## YOUR TASK:
In the entries below, begin at the line that has "P6 pin 2: T10 -> GND", stop after the line that has "Q3: NPN BD139 (B SIG20, C VS, E SIG2) -> none", and output those lines exactly with no pictures.

## MATERIAL PROVIDED:
======
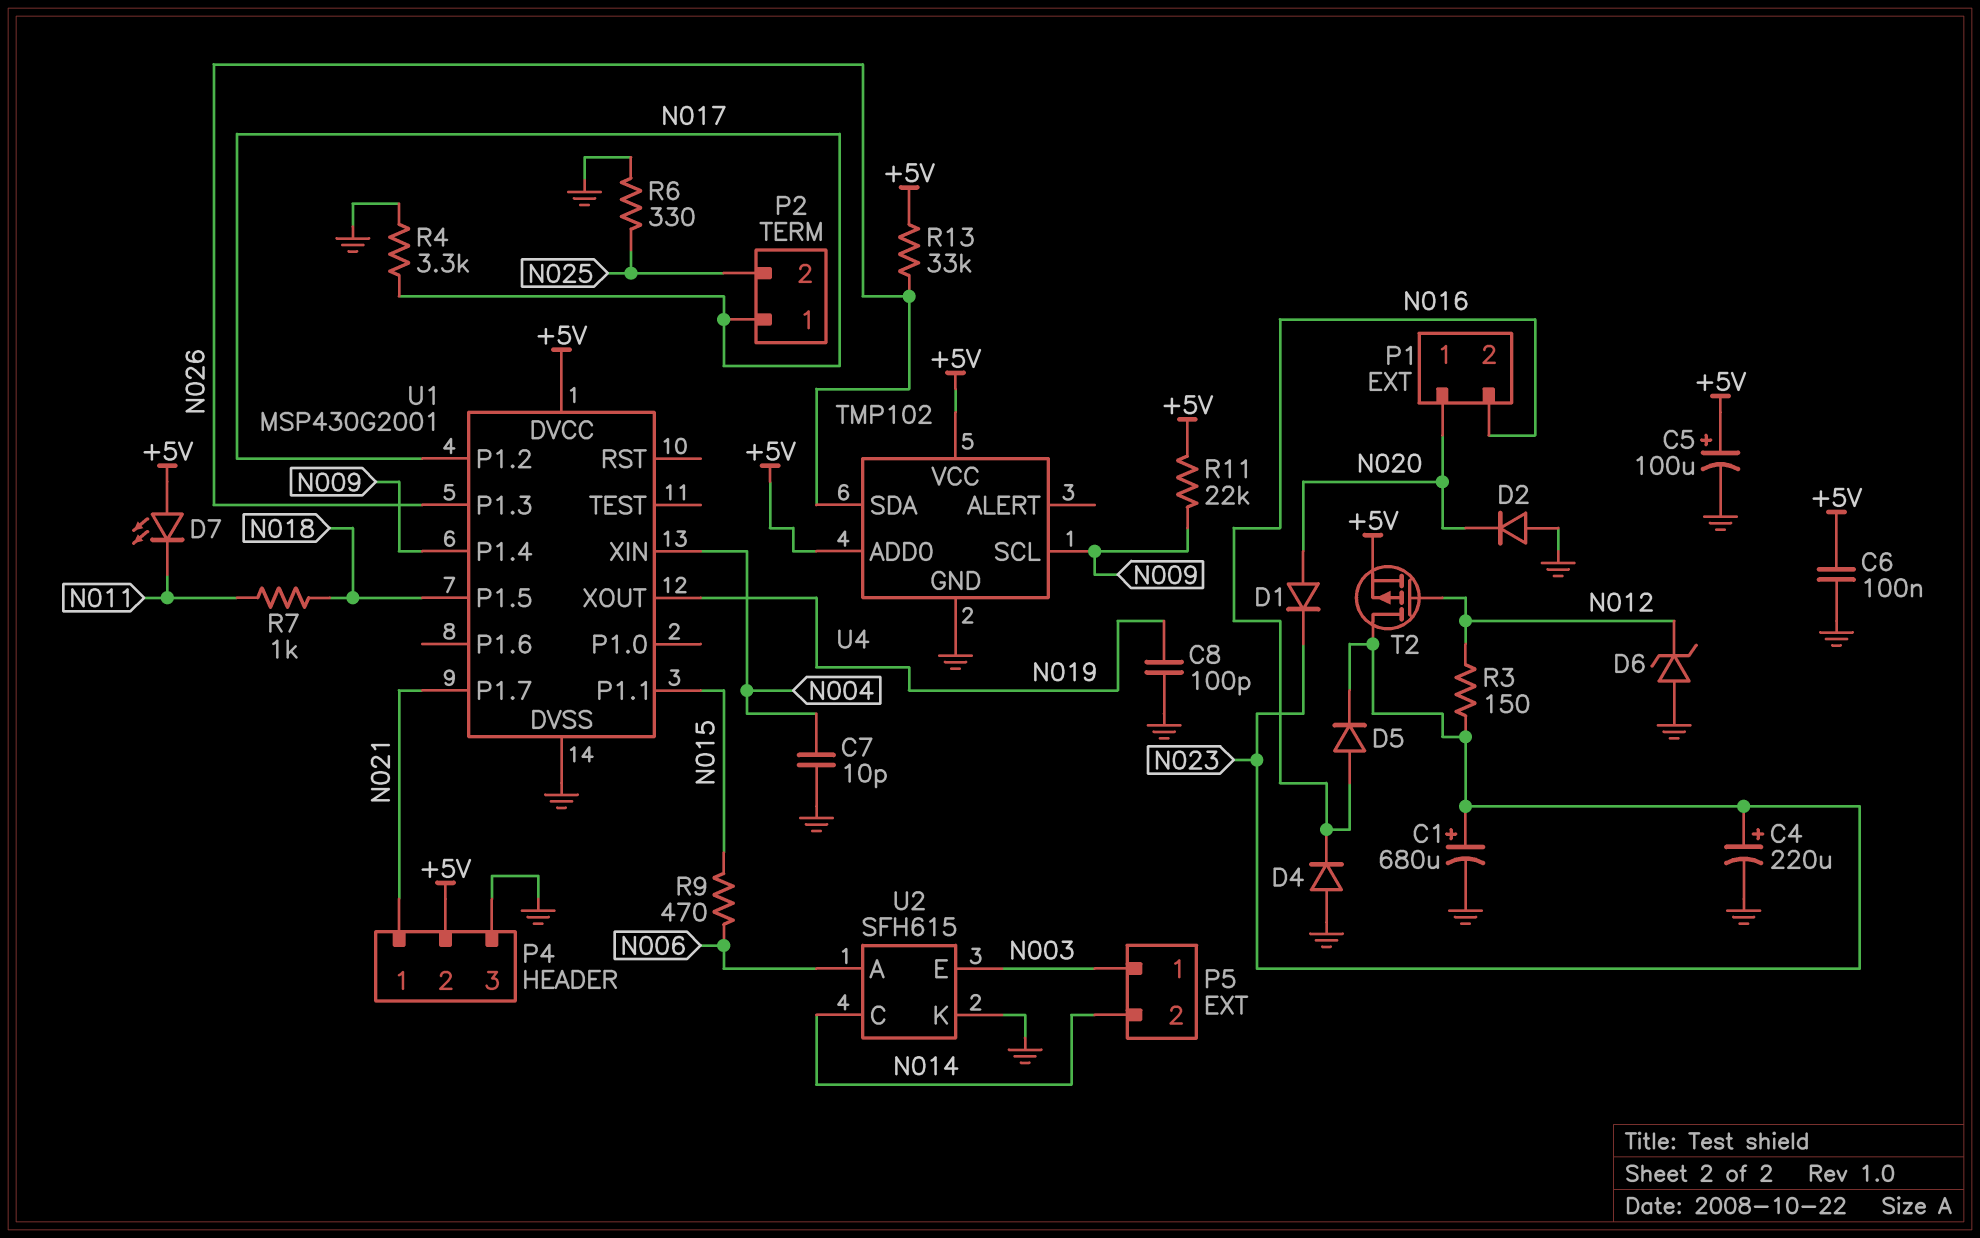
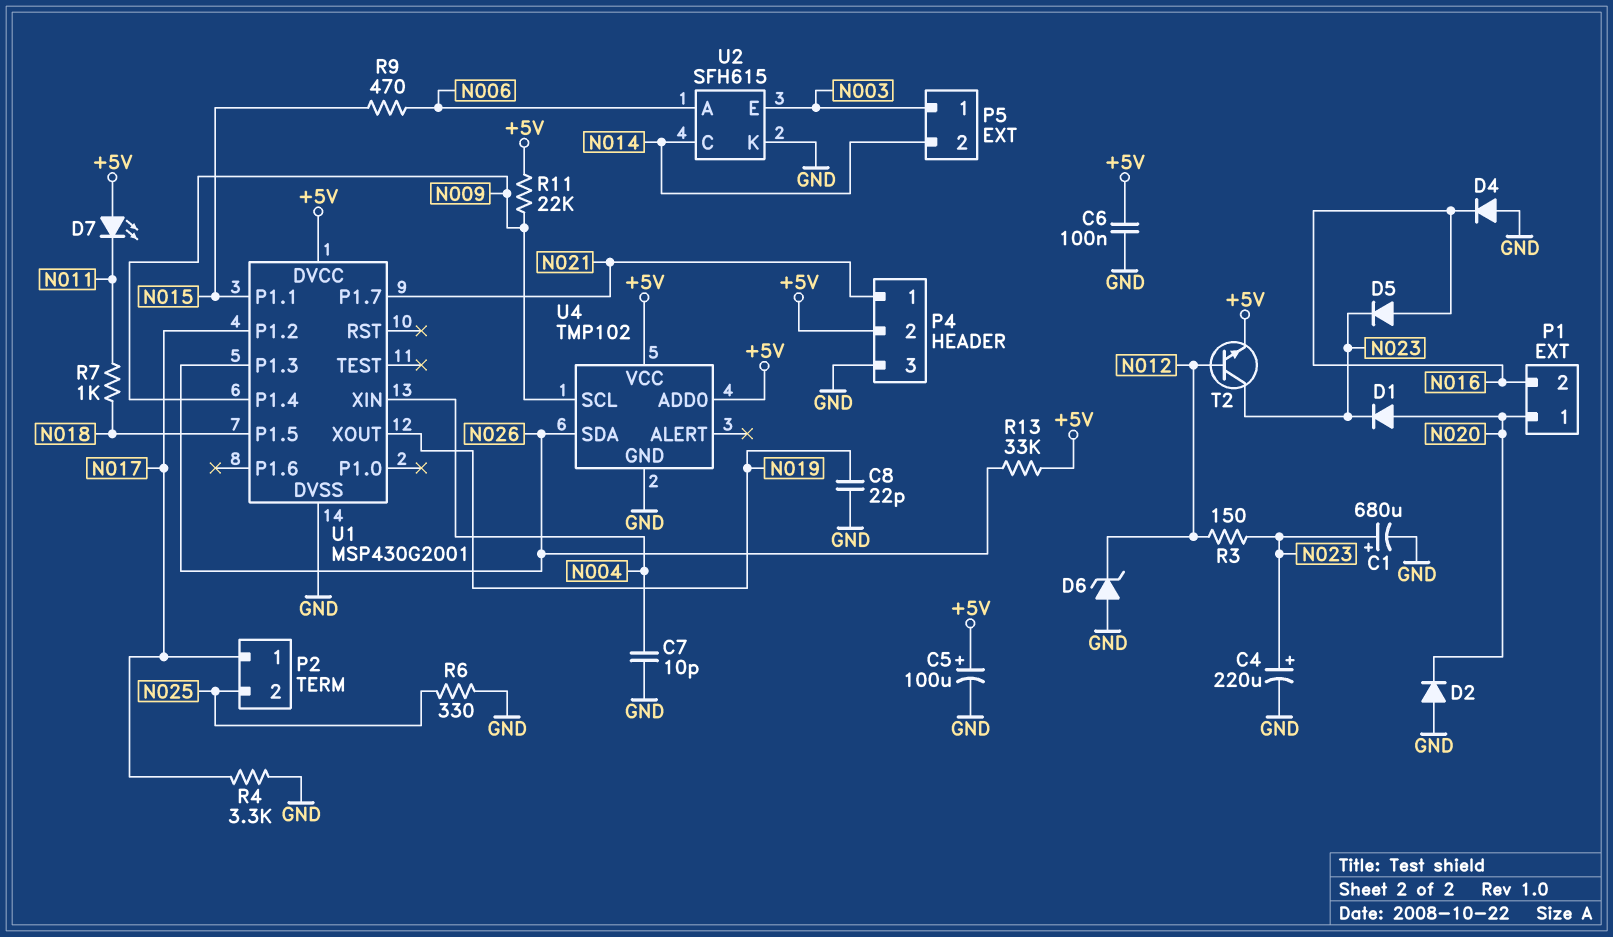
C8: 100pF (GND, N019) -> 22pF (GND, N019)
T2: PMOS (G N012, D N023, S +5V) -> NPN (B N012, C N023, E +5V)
======
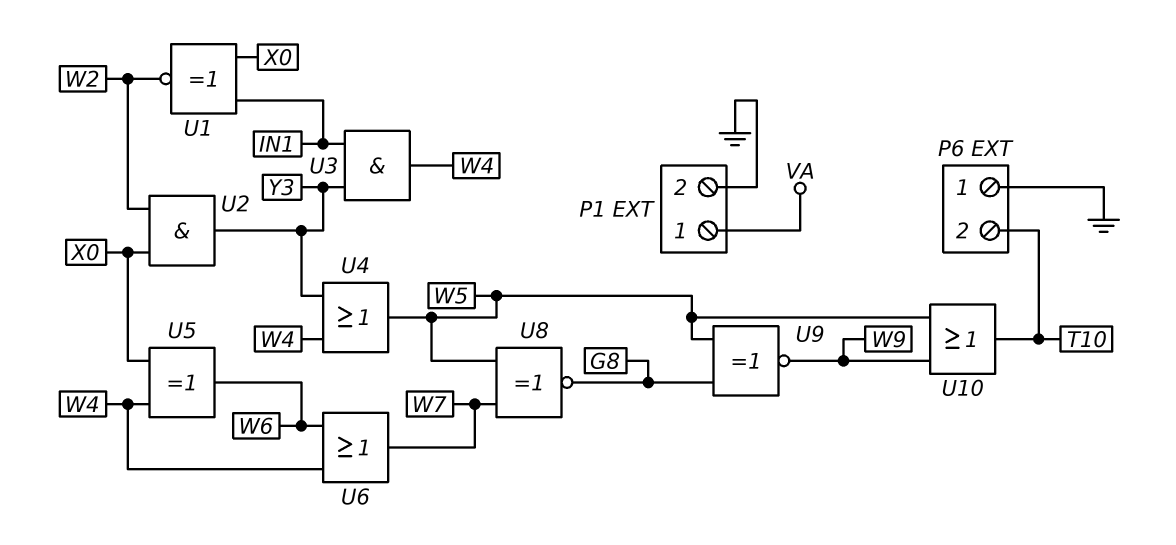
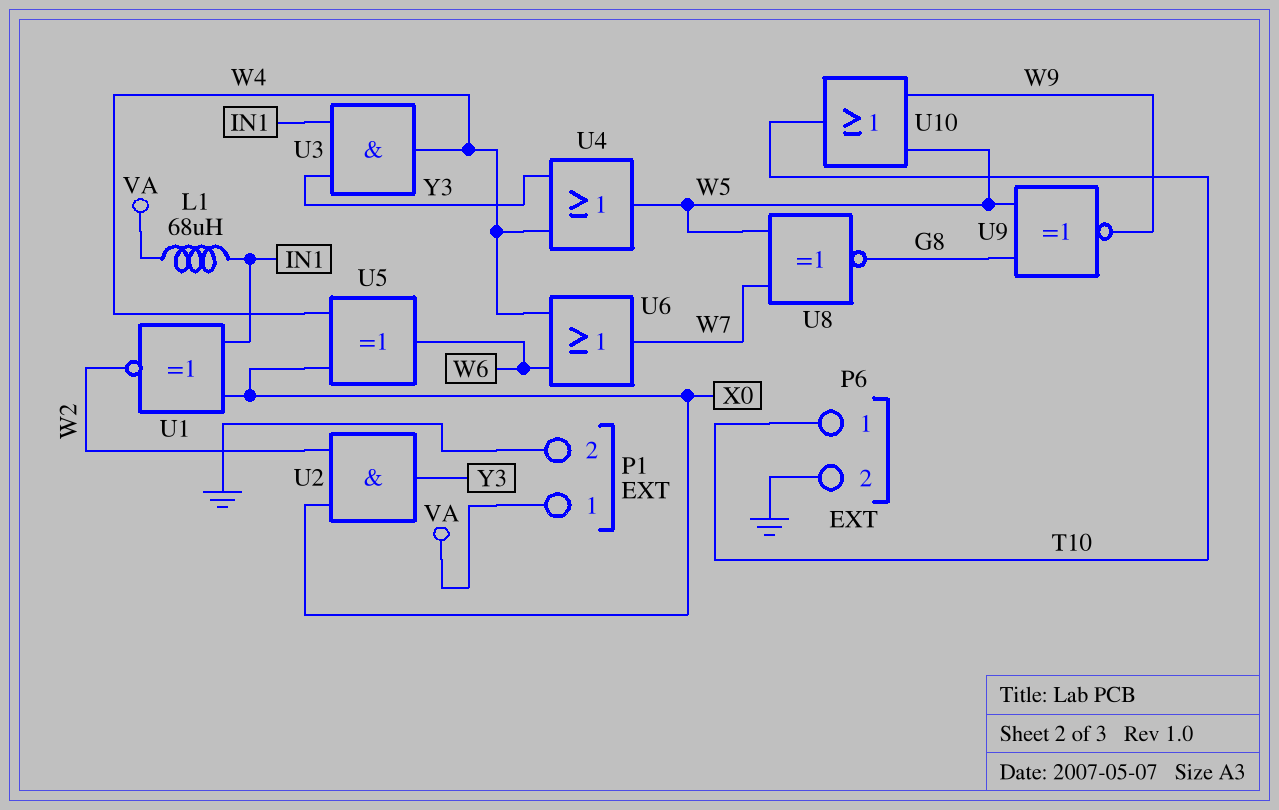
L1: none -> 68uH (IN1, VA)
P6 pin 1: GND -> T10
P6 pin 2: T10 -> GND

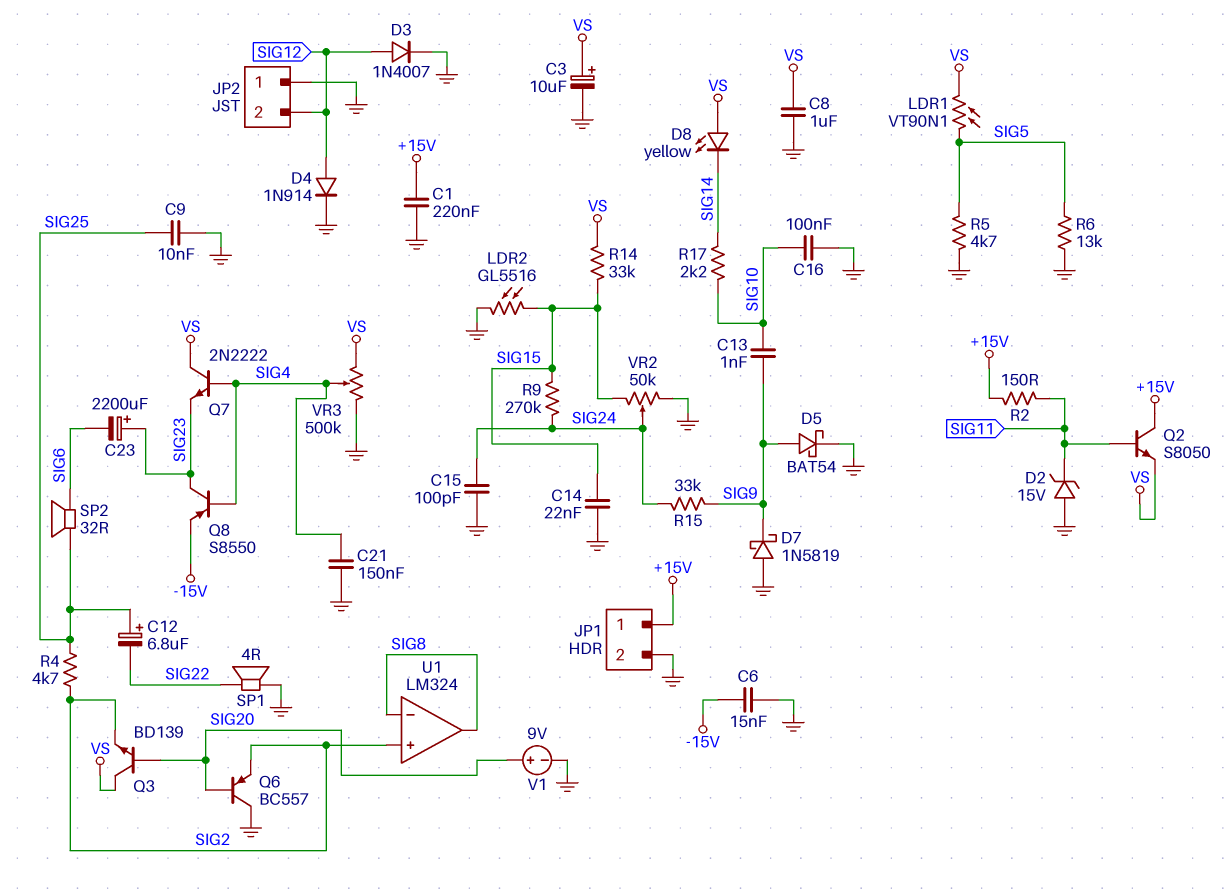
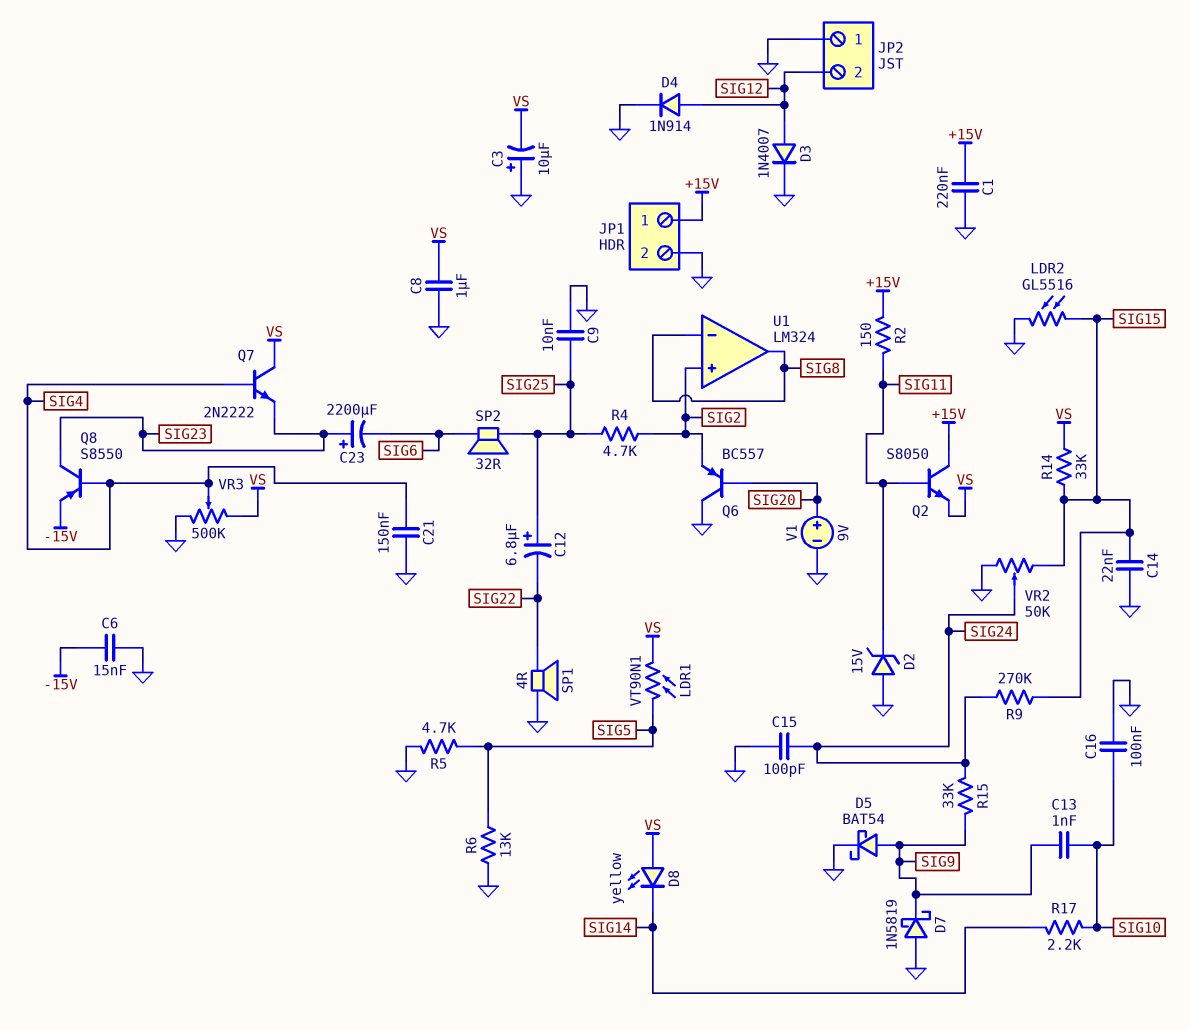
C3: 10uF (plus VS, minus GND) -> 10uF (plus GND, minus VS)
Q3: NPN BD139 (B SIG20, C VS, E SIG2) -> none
======
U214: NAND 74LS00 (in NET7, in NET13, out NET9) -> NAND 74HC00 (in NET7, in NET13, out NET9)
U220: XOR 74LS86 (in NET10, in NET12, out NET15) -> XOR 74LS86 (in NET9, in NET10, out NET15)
======
## ANSWER BELOW:
P6 pin 2: T10 -> GND

C3: 10uF (plus VS, minus GND) -> 10uF (plus GND, minus VS)
Q3: NPN BD139 (B SIG20, C VS, E SIG2) -> none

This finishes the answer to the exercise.